**WHAT IS NEEDED:** When you reach the line with "none -> pink 1x2 slope [325,137,402,203]", start repeating the lines exactly and keep going to the end of the records, but drop every picture.

**Image sets with object changes:**
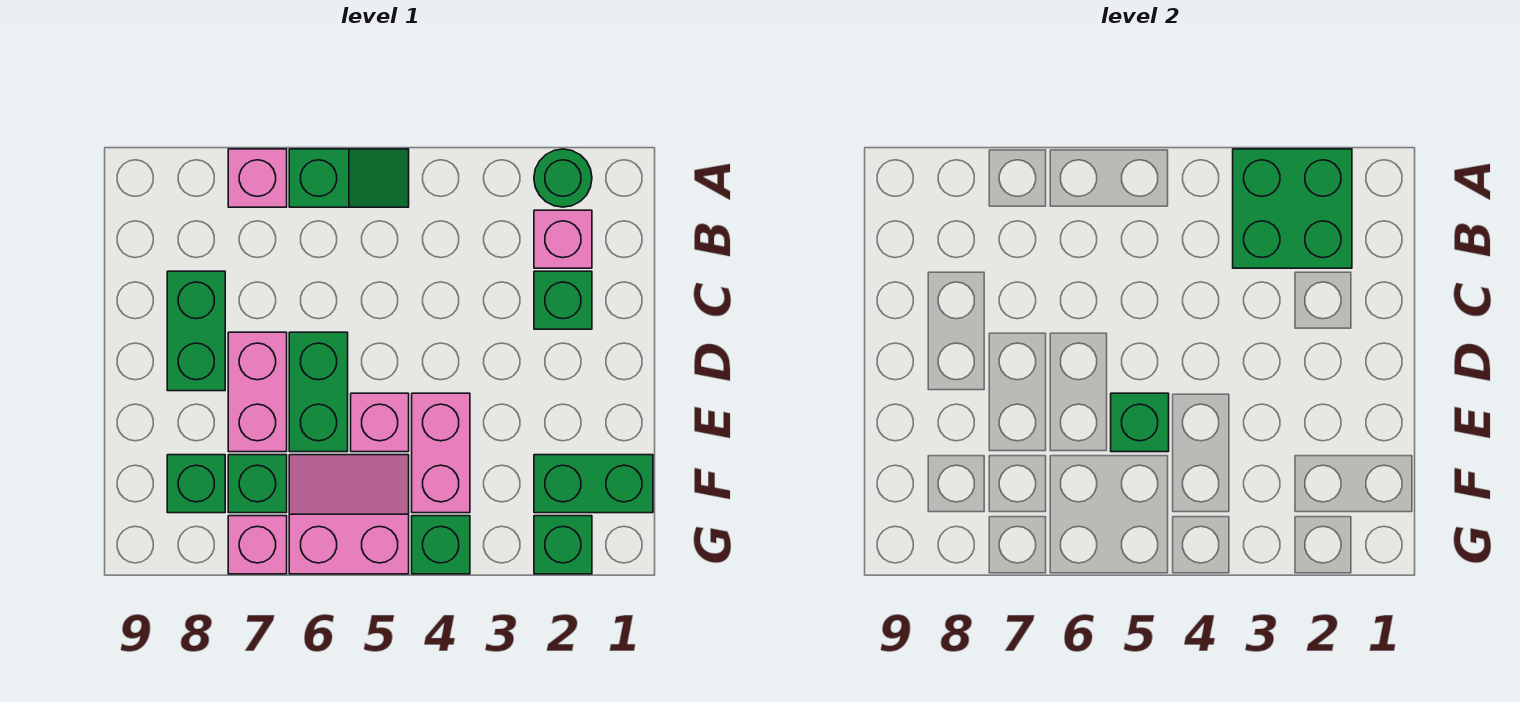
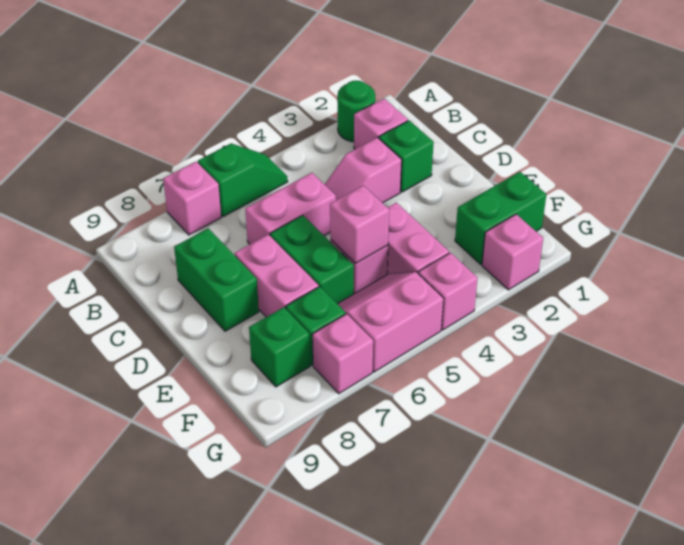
green 2x2 brick [1233,149,1352,268] -> none
none -> pink 1x2 slope [325,137,402,203]
none -> pink 1x2 brick [245,173,336,244]
green 1x1 brick [1111,393,1169,452] -> pink 1x1 brick [330,185,389,264]
green 1x1 brick [534,516,592,574] -> pink 1x1 brick [482,214,543,290]
green 1x1 brick [412,516,470,574] -> pink 1x1 brick [418,253,478,330]

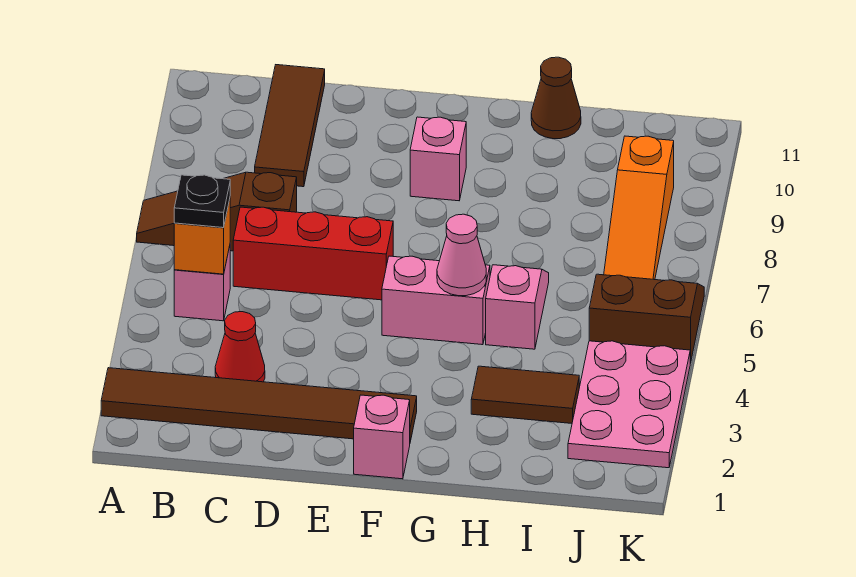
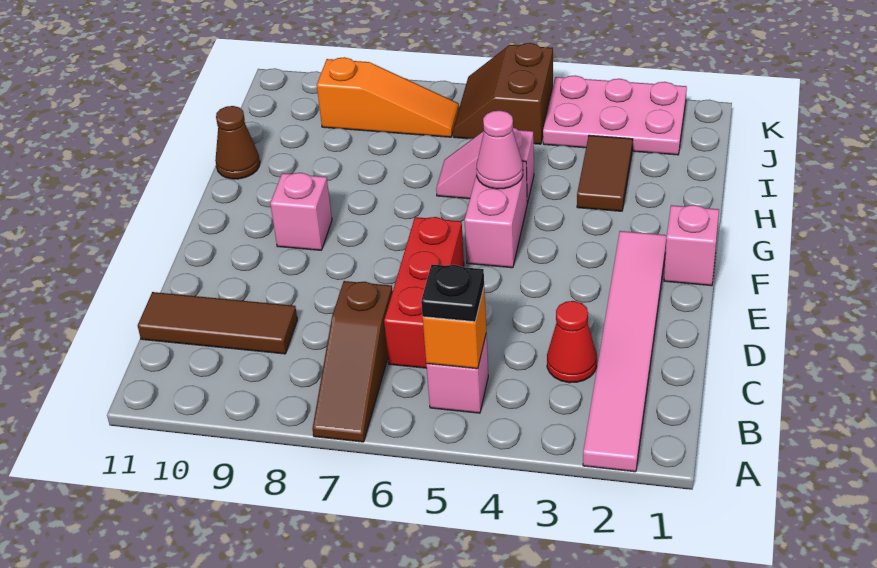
brown 1x6 tile [101,368,417,442] -> pink 1x6 tile [583,231,667,472]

**REPLY TO THE EXERCISE:**
none -> pink 1x2 slope [325,137,402,203]
none -> pink 1x2 brick [245,173,336,244]
green 1x1 brick [1111,393,1169,452] -> pink 1x1 brick [330,185,389,264]
green 1x1 brick [534,516,592,574] -> pink 1x1 brick [482,214,543,290]
green 1x1 brick [412,516,470,574] -> pink 1x1 brick [418,253,478,330]

brown 1x6 tile [101,368,417,442] -> pink 1x6 tile [583,231,667,472]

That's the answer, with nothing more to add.